Pictures aside, repeat every entry exactly.

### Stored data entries
**********
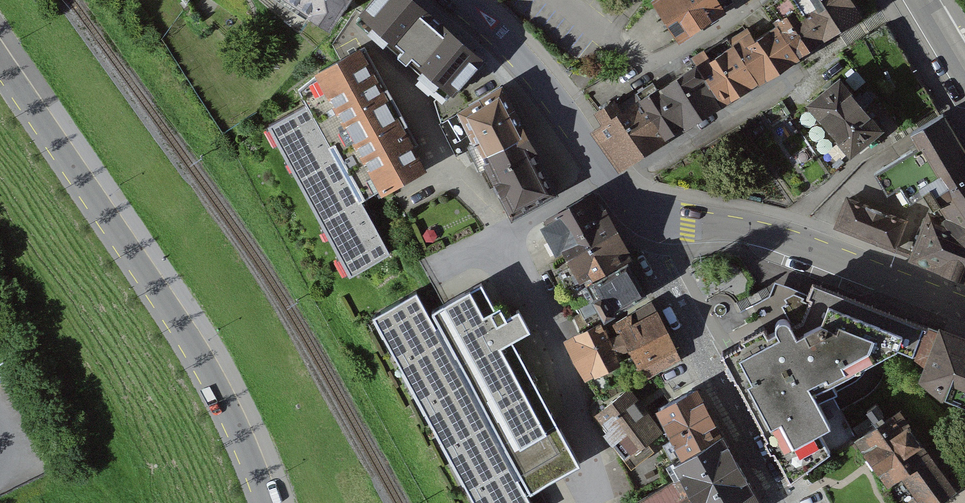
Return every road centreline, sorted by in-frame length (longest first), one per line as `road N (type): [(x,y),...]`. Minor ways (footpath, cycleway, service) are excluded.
road 1 (tertiary): [(264,502),(189,346),(0,66)]
road 2 (tertiary): [(657,216),(793,240),(964,308)]
road 3 (residential): [(657,216),(656,254),(783,502)]
road 4 (tertiary): [(455,0),(523,59),(604,176),(657,216)]

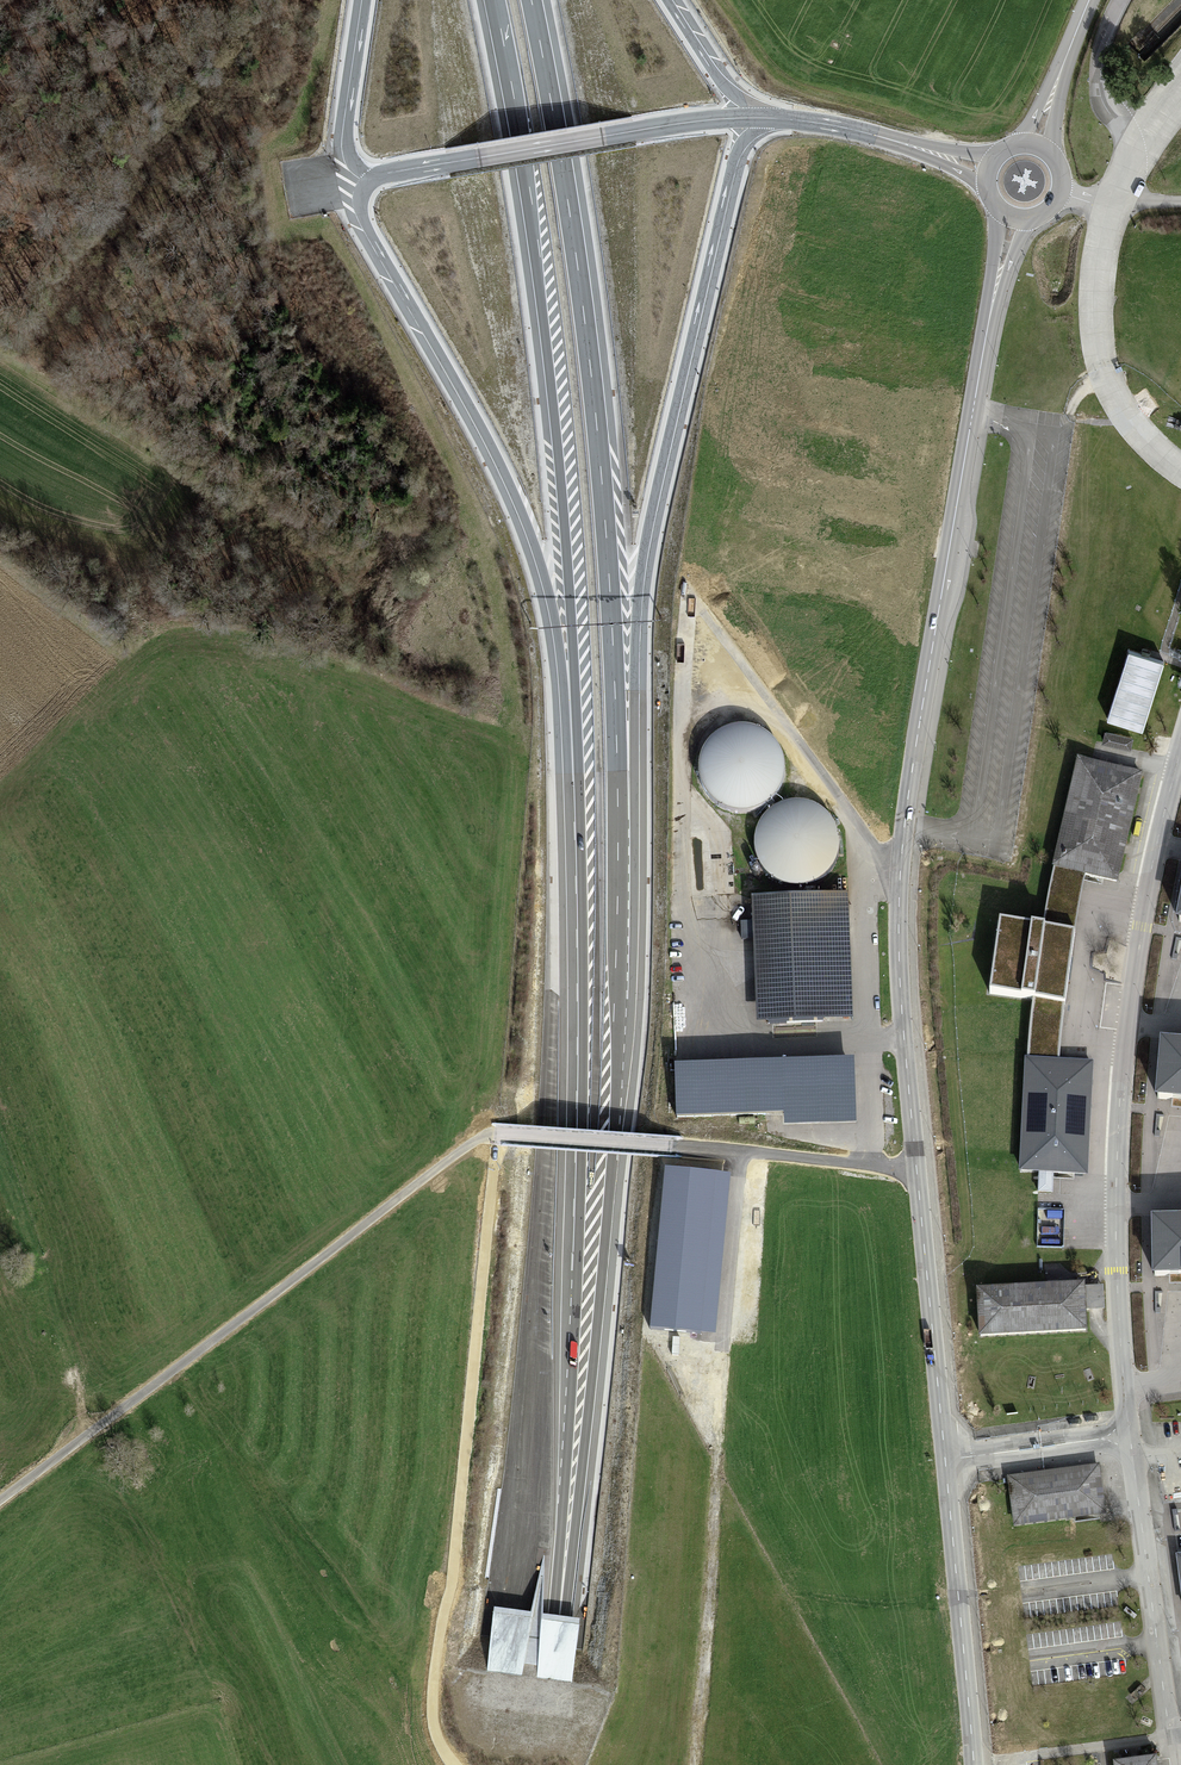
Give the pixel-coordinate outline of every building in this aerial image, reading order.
[(1164,663),(1128,652),(1107,720),(1143,731),(1164,663)] [(759,809),(771,801),(780,790),(785,776),(785,762),(780,749),(771,737),(760,730),(746,726),(732,727),(719,733),(709,742),(702,754),(699,768),(701,782),(707,795),(718,805),(731,811),(745,812),(759,809)] [(1113,882),(1139,773),(1081,759),(1054,868),(1113,882)] [(824,810),(811,803),(796,801),(782,804),(769,812),(761,822),(756,834),(755,847),(758,859),(764,871),(774,879),(785,885),(800,887),(814,883),(827,875),(836,864),(840,849),(839,835),(834,821),(824,810)] [(757,900),(762,1016),(853,1012),(848,896),(757,900)] [(1055,1000),(1063,928),(1002,921),(993,992),(1055,1000)] [(1169,1026),(1163,1088),(1180,1090),(1180,1028),(1169,1026)] [(1019,1165),(1091,1169),(1097,1062),(1025,1058),(1019,1165)] [(675,1069),(677,1117),(857,1110),(855,1062),(675,1069)] [(728,1176),(668,1170),(653,1324),(713,1330),(728,1176)] [(1157,1206),(1156,1265),(1180,1265),(1180,1206),(1157,1206)] [(1089,1282),(979,1284),(979,1333),(1090,1331),(1089,1282)] [(1107,1513),(1100,1462),(1007,1475),(1013,1525),(1107,1513)]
**********
### Written answer
Return every road centreline, sorted by in-frame length (longest first), one per line as `road N (type): [(x,y),...]`. Minor ways (footpath, cycleway, service) are excluded.
road 1 (tertiary): [(264,502),(189,346),(0,66)]
road 2 (tertiary): [(657,216),(793,240),(964,308)]
road 3 (residential): [(657,216),(656,254),(783,502)]
road 4 (tertiary): [(455,0),(523,59),(604,176),(657,216)]

Give the pixel-coordinate outline of every building in this aerial image, reading order.
[(1164,663),(1128,652),(1107,720),(1143,731),(1164,663)] [(759,809),(771,801),(780,790),(785,776),(785,762),(780,749),(771,737),(760,730),(746,726),(732,727),(719,733),(709,742),(702,754),(699,768),(701,782),(707,795),(718,805),(731,811),(745,812),(759,809)] [(1113,882),(1139,773),(1081,759),(1054,868),(1113,882)] [(824,810),(811,803),(796,801),(782,804),(769,812),(761,822),(756,834),(755,847),(758,859),(764,871),(774,879),(785,885),(800,887),(814,883),(827,875),(836,864),(840,849),(839,835),(834,821),(824,810)] [(757,900),(762,1016),(853,1012),(848,896),(757,900)] [(1055,1000),(1063,928),(1002,921),(993,992),(1055,1000)] [(1169,1026),(1163,1088),(1180,1090),(1180,1028),(1169,1026)] [(1019,1165),(1091,1169),(1097,1062),(1025,1058),(1019,1165)] [(675,1069),(677,1117),(857,1110),(855,1062),(675,1069)] [(728,1176),(668,1170),(653,1324),(713,1330),(728,1176)] [(1157,1206),(1156,1265),(1180,1265),(1180,1206),(1157,1206)] [(1089,1282),(979,1284),(979,1333),(1090,1331),(1089,1282)] [(1107,1513),(1100,1462),(1007,1475),(1013,1525),(1107,1513)]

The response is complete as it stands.